■ Stated problem
Reproduce every one of the following lines verbatim, without changing a single character.

──────

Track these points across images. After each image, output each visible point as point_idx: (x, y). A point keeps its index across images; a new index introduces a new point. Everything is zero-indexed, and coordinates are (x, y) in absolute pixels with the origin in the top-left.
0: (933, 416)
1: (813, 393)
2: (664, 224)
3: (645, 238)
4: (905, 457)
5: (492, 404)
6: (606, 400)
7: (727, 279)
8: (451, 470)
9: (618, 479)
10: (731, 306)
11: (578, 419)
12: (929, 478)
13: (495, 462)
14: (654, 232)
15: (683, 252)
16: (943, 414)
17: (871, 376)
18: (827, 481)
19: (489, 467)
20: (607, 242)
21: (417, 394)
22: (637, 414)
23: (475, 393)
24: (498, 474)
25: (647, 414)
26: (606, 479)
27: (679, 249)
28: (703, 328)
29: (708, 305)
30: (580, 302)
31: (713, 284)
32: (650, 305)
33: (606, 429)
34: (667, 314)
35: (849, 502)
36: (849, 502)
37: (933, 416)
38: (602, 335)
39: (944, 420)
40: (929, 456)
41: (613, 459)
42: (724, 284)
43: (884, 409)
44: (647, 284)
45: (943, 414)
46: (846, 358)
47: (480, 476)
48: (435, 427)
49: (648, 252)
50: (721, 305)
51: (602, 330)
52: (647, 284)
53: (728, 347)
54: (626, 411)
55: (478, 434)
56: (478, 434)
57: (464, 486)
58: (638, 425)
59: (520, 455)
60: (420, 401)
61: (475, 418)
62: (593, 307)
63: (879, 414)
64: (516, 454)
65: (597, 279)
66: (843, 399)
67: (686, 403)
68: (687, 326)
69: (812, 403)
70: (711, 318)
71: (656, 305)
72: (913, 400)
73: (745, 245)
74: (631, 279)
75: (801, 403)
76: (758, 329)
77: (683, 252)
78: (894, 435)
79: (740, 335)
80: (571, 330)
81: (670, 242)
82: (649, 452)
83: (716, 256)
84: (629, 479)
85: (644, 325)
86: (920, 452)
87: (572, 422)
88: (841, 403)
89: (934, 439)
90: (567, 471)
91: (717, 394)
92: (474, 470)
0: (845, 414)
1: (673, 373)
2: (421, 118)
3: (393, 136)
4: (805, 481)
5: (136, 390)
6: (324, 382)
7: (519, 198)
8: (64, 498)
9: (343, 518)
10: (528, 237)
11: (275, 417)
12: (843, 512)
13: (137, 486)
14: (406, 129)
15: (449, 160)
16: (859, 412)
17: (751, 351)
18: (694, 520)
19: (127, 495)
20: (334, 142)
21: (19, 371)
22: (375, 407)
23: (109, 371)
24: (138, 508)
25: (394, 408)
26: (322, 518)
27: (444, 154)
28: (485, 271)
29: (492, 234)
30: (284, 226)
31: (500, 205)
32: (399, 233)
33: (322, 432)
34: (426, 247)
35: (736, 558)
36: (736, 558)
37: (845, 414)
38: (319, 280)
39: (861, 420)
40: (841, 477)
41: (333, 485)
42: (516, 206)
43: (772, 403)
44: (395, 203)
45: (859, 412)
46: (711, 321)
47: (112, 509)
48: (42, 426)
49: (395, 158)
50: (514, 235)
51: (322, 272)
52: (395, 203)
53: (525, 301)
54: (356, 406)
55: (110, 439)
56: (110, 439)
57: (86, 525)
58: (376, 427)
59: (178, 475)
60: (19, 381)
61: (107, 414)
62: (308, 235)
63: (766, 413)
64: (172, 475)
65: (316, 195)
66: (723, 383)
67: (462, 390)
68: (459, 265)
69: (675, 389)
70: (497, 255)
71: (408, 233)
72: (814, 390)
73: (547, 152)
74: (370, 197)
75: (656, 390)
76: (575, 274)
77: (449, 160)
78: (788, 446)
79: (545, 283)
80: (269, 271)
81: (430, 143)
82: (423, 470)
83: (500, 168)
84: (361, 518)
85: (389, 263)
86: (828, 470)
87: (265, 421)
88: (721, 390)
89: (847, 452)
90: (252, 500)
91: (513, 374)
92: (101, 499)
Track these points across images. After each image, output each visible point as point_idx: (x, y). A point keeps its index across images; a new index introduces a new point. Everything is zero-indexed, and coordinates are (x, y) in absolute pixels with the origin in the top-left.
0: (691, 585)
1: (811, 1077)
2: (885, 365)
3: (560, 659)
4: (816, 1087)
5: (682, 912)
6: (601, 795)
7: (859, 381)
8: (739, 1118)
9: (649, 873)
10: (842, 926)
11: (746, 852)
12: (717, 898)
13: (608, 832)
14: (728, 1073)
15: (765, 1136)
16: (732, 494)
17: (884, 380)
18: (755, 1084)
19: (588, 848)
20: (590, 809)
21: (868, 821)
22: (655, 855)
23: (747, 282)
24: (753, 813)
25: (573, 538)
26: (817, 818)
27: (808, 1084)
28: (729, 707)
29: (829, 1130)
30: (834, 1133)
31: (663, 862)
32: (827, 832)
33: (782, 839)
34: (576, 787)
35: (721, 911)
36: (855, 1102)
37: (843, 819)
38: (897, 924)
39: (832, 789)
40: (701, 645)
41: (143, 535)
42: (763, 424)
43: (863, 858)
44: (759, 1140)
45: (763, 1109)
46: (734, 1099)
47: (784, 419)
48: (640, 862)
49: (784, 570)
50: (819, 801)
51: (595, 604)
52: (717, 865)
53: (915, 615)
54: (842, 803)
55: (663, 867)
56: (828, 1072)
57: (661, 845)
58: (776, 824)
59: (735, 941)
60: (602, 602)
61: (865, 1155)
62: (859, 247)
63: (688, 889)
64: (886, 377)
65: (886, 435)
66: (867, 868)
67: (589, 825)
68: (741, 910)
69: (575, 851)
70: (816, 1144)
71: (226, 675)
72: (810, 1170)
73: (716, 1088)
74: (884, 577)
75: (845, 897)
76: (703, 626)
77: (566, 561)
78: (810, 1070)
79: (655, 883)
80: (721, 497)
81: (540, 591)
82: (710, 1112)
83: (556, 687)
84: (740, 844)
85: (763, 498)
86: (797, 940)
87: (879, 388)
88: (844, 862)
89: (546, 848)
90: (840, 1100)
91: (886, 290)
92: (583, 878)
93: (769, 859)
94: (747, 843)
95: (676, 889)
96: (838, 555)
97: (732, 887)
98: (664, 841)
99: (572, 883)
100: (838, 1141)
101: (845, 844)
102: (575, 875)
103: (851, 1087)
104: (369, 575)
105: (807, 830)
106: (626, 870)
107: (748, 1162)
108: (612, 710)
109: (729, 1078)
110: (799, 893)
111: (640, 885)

──────

■ Output of the exercise
Track these points across images. After each image, output each visible point as point_idx: (x, y). A point keeps its index across images; a new index introduces a new point. Everything is zero-indexed, and coordinates are (x, y) in absolute pixels with the origin in the top-left.
0: (933, 416)
1: (813, 393)
2: (664, 224)
3: (645, 238)
4: (905, 457)
5: (492, 404)
6: (606, 400)
7: (727, 279)
8: (451, 470)
9: (618, 479)
10: (731, 306)
11: (578, 419)
12: (929, 478)
13: (495, 462)
14: (654, 232)
15: (683, 252)
16: (943, 414)
17: (871, 376)
18: (827, 481)
19: (489, 467)
20: (607, 242)
21: (417, 394)
22: (637, 414)
23: (475, 393)
24: (498, 474)
25: (647, 414)
26: (606, 479)
27: (679, 249)
28: (703, 328)
29: (708, 305)
30: (580, 302)
31: (713, 284)
32: (650, 305)
33: (606, 429)
34: (667, 314)
35: (849, 502)
36: (849, 502)
37: (933, 416)
38: (602, 335)
39: (944, 420)
40: (929, 456)
41: (613, 459)
42: (724, 284)
43: (884, 409)
44: (647, 284)
45: (943, 414)
46: (846, 358)
47: (480, 476)
48: (435, 427)
49: (648, 252)
50: (721, 305)
51: (602, 330)
52: (647, 284)
53: (728, 347)
54: (626, 411)
55: (478, 434)
56: (478, 434)
57: (464, 486)
58: (638, 425)
59: (520, 455)
60: (420, 401)
61: (475, 418)
62: (593, 307)
63: (879, 414)
64: (516, 454)
65: (597, 279)
66: (843, 399)
67: (686, 403)
68: (687, 326)
69: (812, 403)
70: (711, 318)
71: (656, 305)
72: (913, 400)
73: (745, 245)
74: (631, 279)
75: (801, 403)
76: (758, 329)
77: (683, 252)
78: (894, 435)
79: (740, 335)
80: (571, 330)
81: (670, 242)
82: (649, 452)
83: (716, 256)
84: (629, 479)
85: (644, 325)
86: (920, 452)
87: (572, 422)
88: (841, 403)
89: (934, 439)
90: (567, 471)
91: (717, 394)
92: (474, 470)
0: (845, 414)
1: (673, 373)
2: (421, 118)
3: (393, 136)
4: (805, 481)
5: (136, 390)
6: (324, 382)
7: (519, 198)
8: (64, 498)
9: (343, 518)
10: (528, 237)
11: (275, 417)
12: (843, 512)
13: (137, 486)
14: (406, 129)
15: (449, 160)
16: (859, 412)
17: (751, 351)
18: (694, 520)
19: (127, 495)
20: (334, 142)
21: (19, 371)
22: (375, 407)
23: (109, 371)
24: (138, 508)
25: (394, 408)
26: (322, 518)
27: (444, 154)
28: (485, 271)
29: (492, 234)
30: (284, 226)
31: (500, 205)
32: (399, 233)
33: (322, 432)
34: (426, 247)
35: (736, 558)
36: (736, 558)
37: (845, 414)
38: (319, 280)
39: (861, 420)
40: (841, 477)
41: (333, 485)
42: (516, 206)
43: (772, 403)
44: (395, 203)
45: (859, 412)
46: (711, 321)
47: (112, 509)
48: (42, 426)
49: (395, 158)
50: (514, 235)
51: (322, 272)
52: (395, 203)
53: (525, 301)
54: (356, 406)
55: (110, 439)
56: (110, 439)
57: (86, 525)
58: (376, 427)
59: (178, 475)
60: (19, 381)
61: (107, 414)
62: (308, 235)
63: (766, 413)
64: (172, 475)
65: (316, 195)
66: (723, 383)
67: (462, 390)
68: (459, 265)
69: (675, 389)
70: (497, 255)
71: (408, 233)
72: (814, 390)
73: (547, 152)
74: (370, 197)
75: (656, 390)
76: (575, 274)
77: (449, 160)
78: (788, 446)
79: (545, 283)
80: (269, 271)
81: (430, 143)
82: (423, 470)
83: (500, 168)
84: (361, 518)
85: (389, 263)
86: (828, 470)
87: (265, 421)
88: (721, 390)
89: (847, 452)
90: (252, 500)
91: (513, 374)
92: (101, 499)
Track these points across images. After each image, output each visible point as point_idx: (x, y). A point keeps its index across images; a new index introduces a new point. Everything is zero-indexed, and coordinates are (x, y) in absolute pixels with the origin in the top-left.
0: (691, 585)
1: (811, 1077)
2: (885, 365)
3: (560, 659)
4: (816, 1087)
5: (682, 912)
6: (601, 795)
7: (859, 381)
8: (739, 1118)
9: (649, 873)
10: (842, 926)
11: (746, 852)
12: (717, 898)
13: (608, 832)
14: (728, 1073)
15: (765, 1136)
16: (732, 494)
17: (884, 380)
18: (755, 1084)
19: (588, 848)
20: (590, 809)
21: (868, 821)
22: (655, 855)
23: (747, 282)
24: (753, 813)
25: (573, 538)
26: (817, 818)
27: (808, 1084)
28: (729, 707)
29: (829, 1130)
30: (834, 1133)
31: (663, 862)
32: (827, 832)
33: (782, 839)
34: (576, 787)
35: (721, 911)
36: (855, 1102)
37: (843, 819)
38: (897, 924)
39: (832, 789)
40: (701, 645)
41: (143, 535)
42: (763, 424)
43: (863, 858)
44: (759, 1140)
45: (763, 1109)
46: (734, 1099)
47: (784, 419)
48: (640, 862)
49: (784, 570)
50: (819, 801)
51: (595, 604)
52: (717, 865)
53: (915, 615)
54: (842, 803)
55: (663, 867)
56: (828, 1072)
57: (661, 845)
58: (776, 824)
59: (735, 941)
60: (602, 602)
61: (865, 1155)
62: (859, 247)
63: (688, 889)
64: (886, 377)
65: (886, 435)
66: (867, 868)
67: (589, 825)
68: (741, 910)
69: (575, 851)
70: (816, 1144)
71: (226, 675)
72: (810, 1170)
73: (716, 1088)
74: (884, 577)
75: (845, 897)
76: (703, 626)
77: (566, 561)
78: (810, 1070)
79: (655, 883)
80: (721, 497)
81: (540, 591)
82: (710, 1112)
83: (556, 687)
84: (740, 844)
85: (763, 498)
86: (797, 940)
87: (879, 388)
88: (844, 862)
89: (546, 848)
90: (840, 1100)
91: (886, 290)
92: (583, 878)
93: (769, 859)
94: (747, 843)
95: (676, 889)
96: (838, 555)
97: (732, 887)
98: (664, 841)
99: (572, 883)
100: (838, 1141)
101: (845, 844)
102: (575, 875)
103: (851, 1087)
104: (369, 575)
105: (807, 830)
106: (626, 870)
107: (748, 1162)
108: (612, 710)
109: (729, 1078)
110: (799, 893)
111: (640, 885)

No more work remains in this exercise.